:: Material for the task

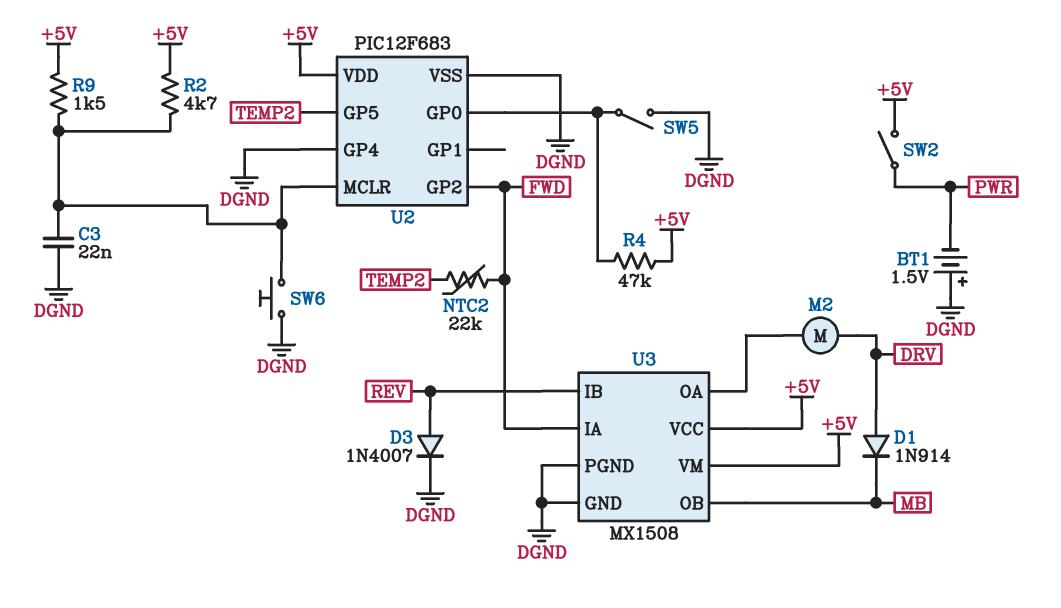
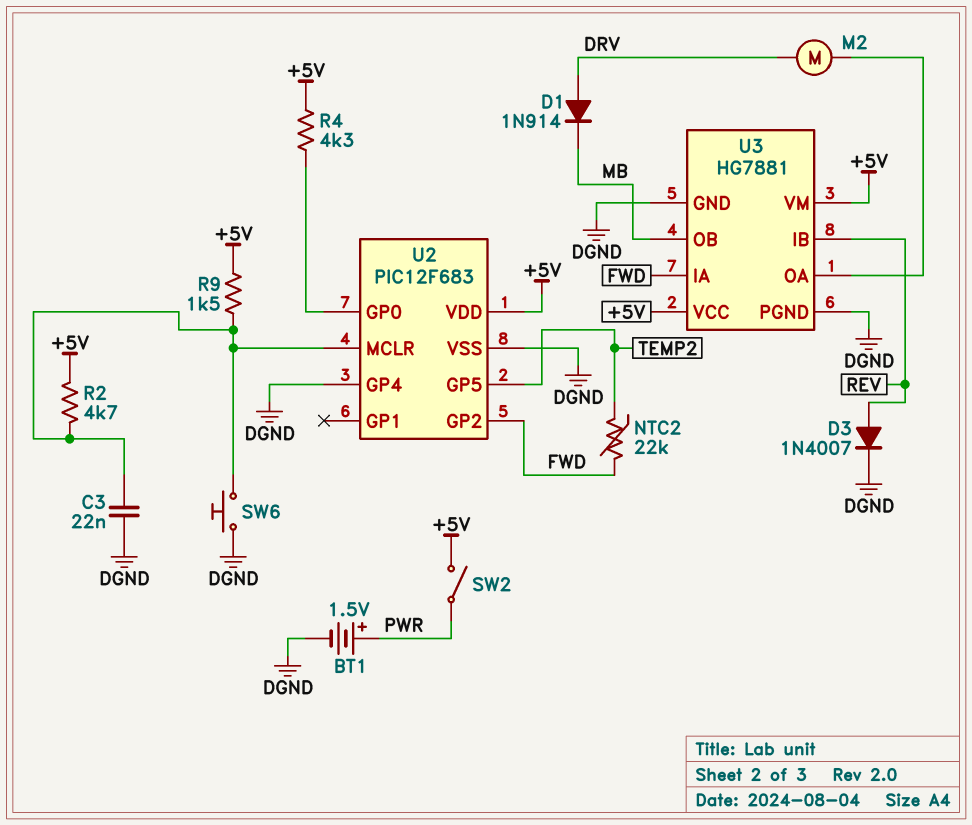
BT1: 1.5V (plus DGND, minus PWR) -> 1.5V (plus PWR, minus DGND)
R4: 47k (+5V, U2/GP0) -> 4.3k (+5V, U2/GP0)
SW5: switch (DGND, U2/GP0) -> none
U3: MX1508 -> HG7881

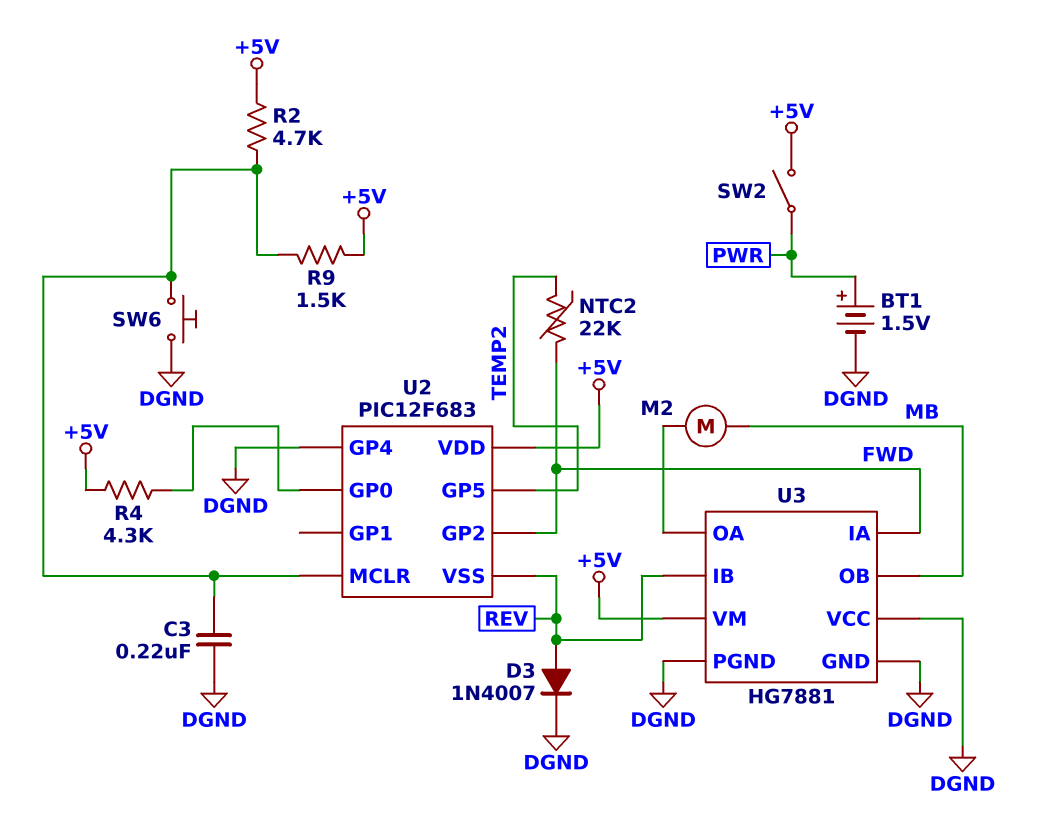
C3: 22nF (DGND, U2/MCLR) -> 220nF (DGND, U2/MCLR)
D1: diode 1N914 (A DRV, K MB) -> none
M2: motor (DRV, U3/OA) -> motor (MB, U3/OA)
U2 pin VSS: DGND -> REV
U3 pin VCC: +5V -> DGND

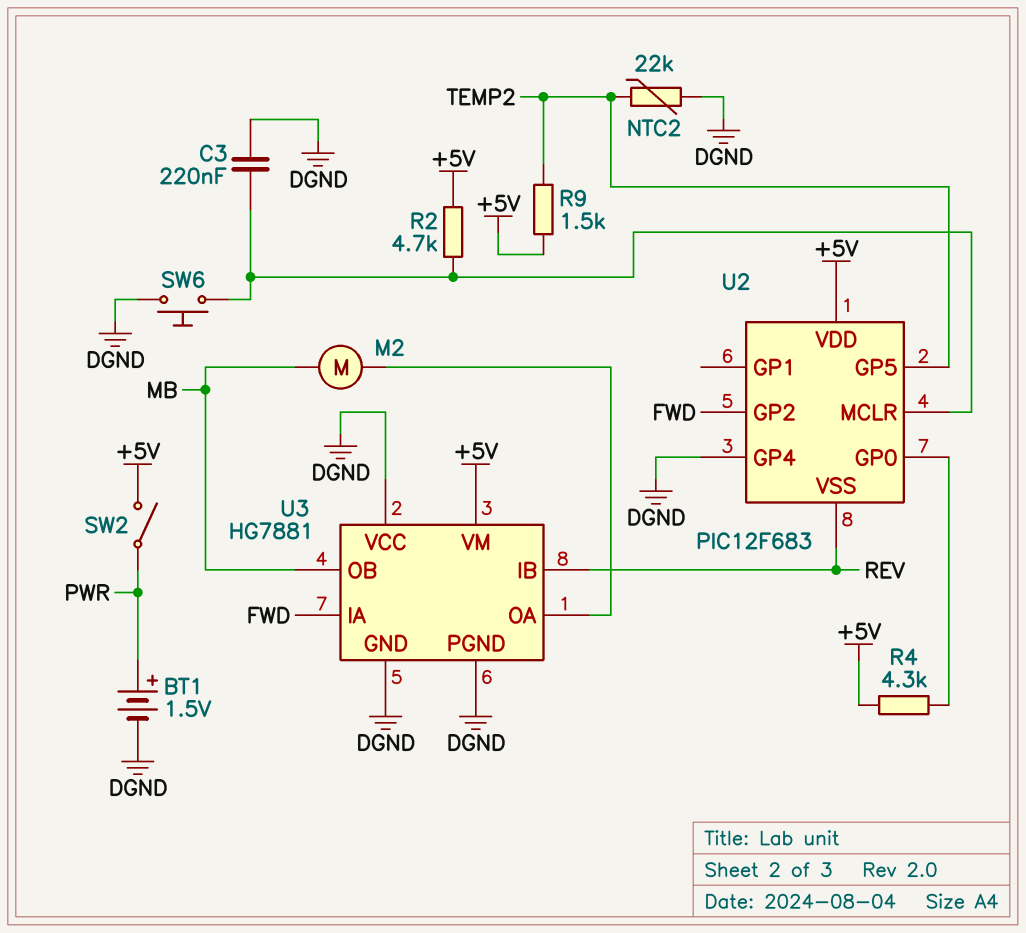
D3: diode 1N4007 (A REV, K DGND) -> none
NTC2: 22k (FWD, TEMP2) -> 22k (DGND, TEMP2)
R9: 1.5k (+5V, U2/MCLR) -> 1.5k (+5V, TEMP2)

::::

**Work instructions**
The line containing "D3: diode 1N4007 (A REV, K DGND) -> none" opens the range, and the last line of the entries closes it; copy that range exactly.

**Response**
D3: diode 1N4007 (A REV, K DGND) -> none
NTC2: 22k (FWD, TEMP2) -> 22k (DGND, TEMP2)
R9: 1.5k (+5V, U2/MCLR) -> 1.5k (+5V, TEMP2)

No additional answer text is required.